### Written exercise
Gather every line of the rows below that contains the string "kern". Case counts.

== Provided records

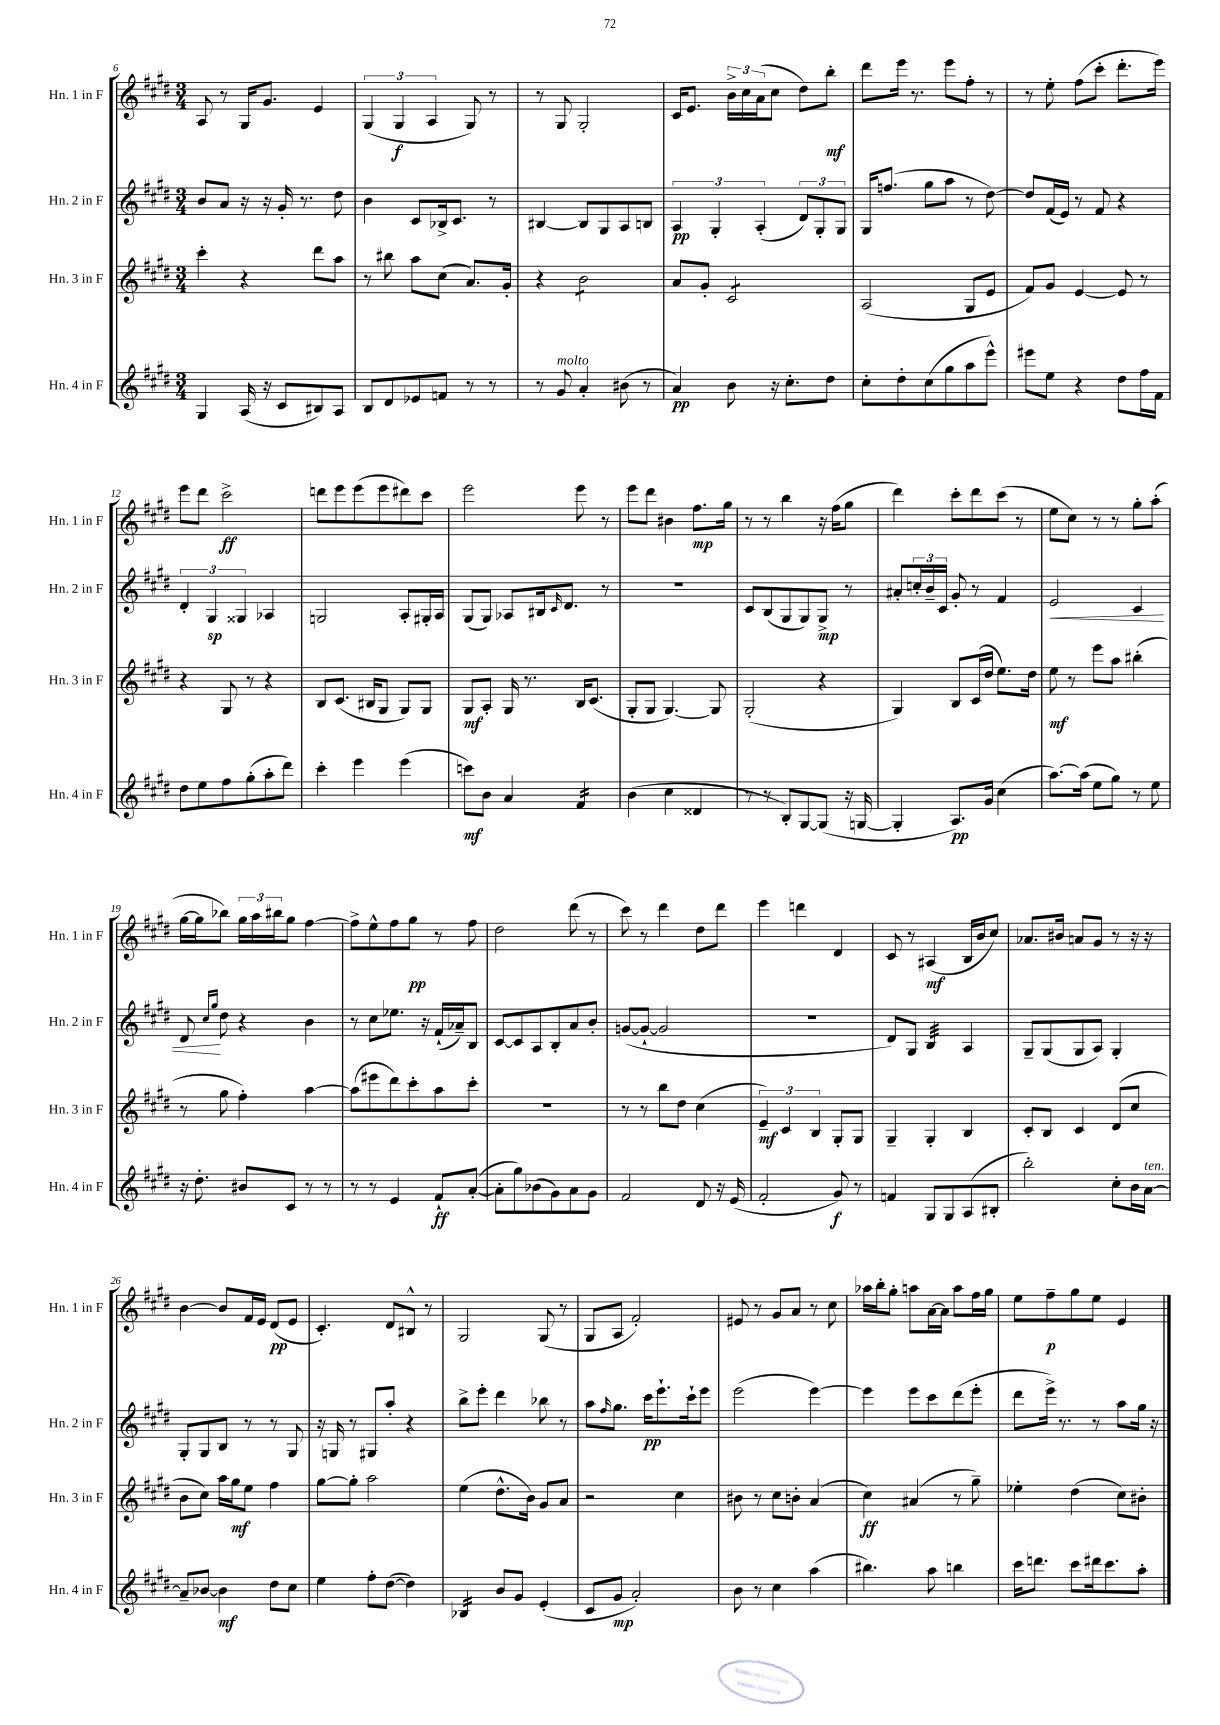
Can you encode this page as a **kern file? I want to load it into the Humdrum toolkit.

**kern	**kern	**kern	**kern
*staff4	*staff3	*staff2	*staff1
*clefG2	*clefG2	*clefG2	*clefG2
*k[f#c#g#d#]	*k[f#c#g#d#]	*k[f#c#g#d#]	*k[f#c#g#d#]
*M3/4	*M3/4	*M3/4	*M3/4
4G#	4ccc#'	8b	8A
.	.	8a	8r
(16A	4r	16r	16G#
16r	.	16r	8.g#
8c#	.	16g#'	.
.	.	8.r	.
8B#)	8ddd#	.	4e
8A	8aa	8dd#	.
=	=	=	=
8B	8r	4b	(6G#
8d#	8bb#	.	.
.	.	.	6G#
8e-	8aa	8c#	.
.	.	.	6A
8f	(8cc#	16B-^	.
.	.	8.c#	.
8r	8.a)	.	8G#)
8r	.	8r	8r
.	16g#'	.	.
=	=	=	=
8r	4r	[4B#	8r
8g#	.	.	8G#
4a'	2b	8B#]	2G#'
.	.	8G#	.
(8b#	.	8A	.
8r	.	8B	.
=	=	=	=
4a)	8a	6A	16c#
.	.	.	8.e
.	8g#'	.	.
.	.	6G#'	.
8b	2c#	.	24b^
.	.	.	24cc#
.	.	(6A'	(24a
16r	.	.	8cc#
8.cc#'	.	.	.
.	.	12d#)	8dd#)
.	.	12G#'	.
8dd#	.	.	8bb'
.	.	12G#	.
=	=	=	=
8cc#'	(2A	16G#	8ddd#
.	.	(8.ff	.
8dd#'	.	.	16eee
.	.	.	8.r
(8cc#	.	8gg#	.
8gg#	.	8aa	8eee
8aa	8G#	8r	8ff#'
8eee^^)	8e	[8dd#)	8r
=	=	=	=
8eee#	8f#)	8dd#]	8r
8ee	8g#	(16f#	8ee'
.	.	16e)	.
4r	[4e	8r	(8ff#
.	.	8f#	8ccc#'
8dd#	8e]	4r	8.ddd#'
16ff#	8r	.	.
16f#	.	.	16eee)
=	=	=	=
8dd#	4r	6d#'	8eee
8ee	.	.	8ddd#
.	.	6G#	.
8ff#	8G#	.	2ccc#^
.	.	6G##	.
(8gg#'	8r	.	.
8aa'	4r	4A-	.
8ddd#)	.	.	.
=	=	=	=
4ccc#'	8B	2G	8ddd
.	(8.c#	.	8eee
4eee	.	.	(8eee
.	16B#	.	.
.	8G#	.	8eee
(4eee	8G#)	8A'	8ddd#)
.	8G#	16G#'	8ccc#
.	.	16A	.
=	=	=	=
8ccc)	8G#	(8G#	2eee
8b	8A'	8G#)	.
4a	16G#	8A-	.
.	8.r	.	.
.	.	16B#	.
.	.	16qqc#	.
.	.	8.d#	.
4f#	16B	.	8eee
.	(8.c#	.	.
.	.	8r	8r
=	=	=	=
(4b	8G#'	2.r	8eee
.	8G#	.	8ddd#
4cc#	[4.G#)	.	4b#
4d##	.	.	8.ff#
.	8G#]	.	.
.	.	.	16gg#
=	=	=	=
8r	(2G#'	8c#	8r
8r	.	(8B	8r
8B')	.	8G#	4bb
[8G#	.	8G#)	.
(8G#]	4r	8G#^	16r
.	.	.	(16ff#
16r	.	8r	8gg#
[16G	.	.	.
=	=	=	=
4G']	4G#)	8a#'	4ddd#)
.	.	24cc'	.
.	.	24b~	.
.	.	24c#	.
8.A)	8B	8g#'	8ccc#'
.	(16c#	8r	8ddd#
16g#	16dd#	.	.
(4cc#	8.ee)	4f#	(8ccc#
.	.	.	8r
.	16dd#	.	.
=	=	=	=
[8.aa)	8ee	2e	8ee
.	8r	.	8cc#)
(16aa]	.	.	.
8ee	8eee	.	8r
8gg#)	8aa	.	8r
8r	(4bb#'	4c#	8gg#'
8ee	.	.	(8aa'
=	=	=	=
16r	8r	8d#	[16gg#
8.dd#'	.	.	16gg#]
.	.	16qqcc#	.
.	.	16qqgg#	.
.	8gg#	8dd#	8bb-)
8b#	4ff#')	4r	24gg#
.	.	.	24aa
.	.	.	24bb#
8c#	.	.	8gg#
8r	[4aa	4b	[4ff#
8r	.	.	.
=	=	=	=
8r	(8aa]	8r	8ff#^]
8r	8eee#	8cc#	8ee^^
4e	8ddd#)	8.ee-	8ff#
.	8ccc#'	.	8gg#
.	.	16r	.
8f#`	8aa	(16f#`	8r
.	.	16a-~)	.
([8a'	8ccc#'	8B	8ff#
=	=	=	=
8a']	2.r	[8c#	2dd#
8gg#)	.	8c#]	.
(8b-	.	8A	.
8g#)	.	8B'	.
8a	.	8a	(8ddd#
8g#	.	8b'	8r
=	=	=	=
2f#	8r	([8g	8ccc#)
.	8r	8g`_	8r
.	8bb	2g]	4ddd#
.	8dd#	.	.
8d#	(4cc#	.	8dd#
16r	.	.	8ddd#
(16e	.	.	.
=	=	=	=
2f#'	6e~)	2.r	4eee
.	6c#	.	.
.	.	.	4ddd
.	6B	.	.
8g#)	8G#'	.	4d#
8r	8G#	.	.
=	=	=	=
4f	4G#~	8d#)	8c#
.	.	8G#	8r
8G#	4G#'	4B	(4A#
8G#	.	.	.
(8A	4B	4A	16B
.	.	.	16b
8B#'	.	.	8cc#)
=	=	=	=
2bb')	8c#'	8G#~	8.a-
.	8B	(8G#	.
.	.	.	16b#
.	4c#	8G#	8a
.	.	8A)	8g#
8cc#'	(8d#	4G#'	8r
16b	8cc#	.	16r
[16a	.	.	16r
=	=	=	=
8a~]	8b	8G#'	[4b
[8b-	8cc#)	8G#	.
4b-]	16aa	8B	8b]
.	16gg#	.	.
.	8ee	8r	16f#
.	.	.	16e
8dd#	4ff#	8r	(8d#
8cc#	.	8G#	8e
=	=	=	=
4ee	[8gg#	16r	4.c#')
.	.	16G	.
.	8gg#']	8r	.
8ff#'	2aa	8G#	.
([8dd#	.	8aa'	8d#
4dd#])	.	4r	8B#^^
.	.	.	8r
=	=	=	=
4B-	(4ee	8bb^	2G#
.	.	8eee'	.
8b	8.dd#^^	4ddd#	.
8g#	.	.	.
.	16b)	.	.
(4e'	8g#	8bb-	(8G#
.	8a	8r	8r
=	=	=	=
8c#	2r	8aa	8G#
.	.	16qqff#	.
8g#	.	8.gg#	8A
2a')	.	.	2f#')
.	.	16ccc#	.
.	.	8.eee`	.
.	4cc#	.	.
.	.	16ccc#`	.
.	.	8eee	.
=	=	=	=
8b	8b#	(2eee	8e#
8r	8r	.	8r
4cc#	8cc#	.	8g#
.	8b'	.	8a
(4aa	(4a	[4eee)	8r
.	.	.	8cc#
=	=	=	=
4.bb#)	4cc#)	4eee]	16aa-
.	.	.	16bb'
.	.	.	8gg#'
.	(4a#	8eee	8aa
8aa	.	8ccc#	[16a
.	.	.	16a]
4bb	8r	(8ddd#	8aa
.	8gg#~)	8eee'	16ff#
.	.	.	16gg#
=	=	=	=
16ccc#	4ee-'	8ddd#	8ee
8.ddd	.	.	.
.	.	16eee^)	8ff#~
.	.	8.r	.
8ccc#	(4dd#	.	8gg#
16ddd#	.	8r	8ee
8.ccc#	.	.	.
.	8cc#)	8aa	4e
8aa'	8b#'	16gg#	.
.	.	16r	.
==	==	==	==
*-	*-	*-	*-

====

### Response for this exercise
Can you encode this page as a **kern file? I want to load it into the Humdrum toolkit.
**kern	**kern	**kern	**kern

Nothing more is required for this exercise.